**Exercise brief**.
The line with "filing cabinet: (299, 430)" marks where to begin. Please copy it and each line after it to the end of the records below, exactly.

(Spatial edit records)
┌──

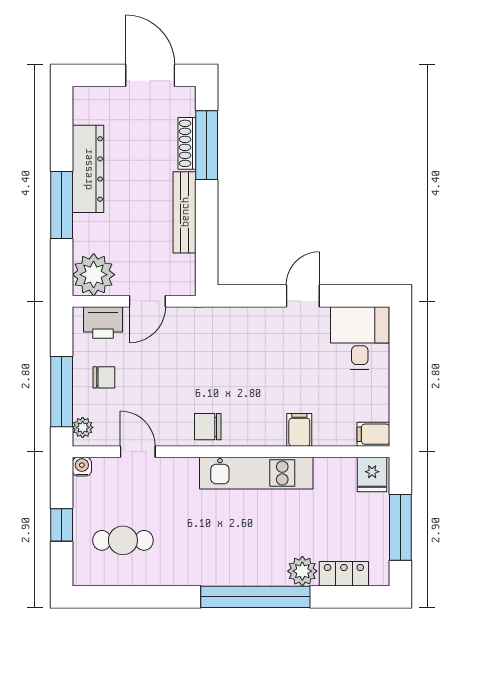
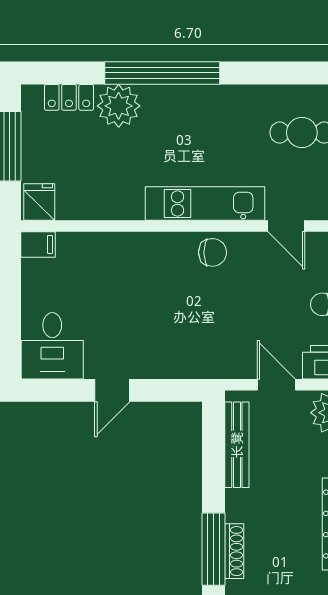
bench: (185, 212) -> (237, 445), moved
door: (147, 301) -> (276, 385), hinge flipped
filing cabinet: (299, 430) -> (116, 249), removed
kitchen unit: (256, 473) -> (205, 204), moved
plant: (302, 571) -> (119, 106), width x1.36, depth x1.36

└──

**Your solution**.
filing cabinet: (299, 430) -> (116, 249), removed
kitchen unit: (256, 473) -> (205, 204), moved
plant: (302, 571) -> (119, 106), width x1.36, depth x1.36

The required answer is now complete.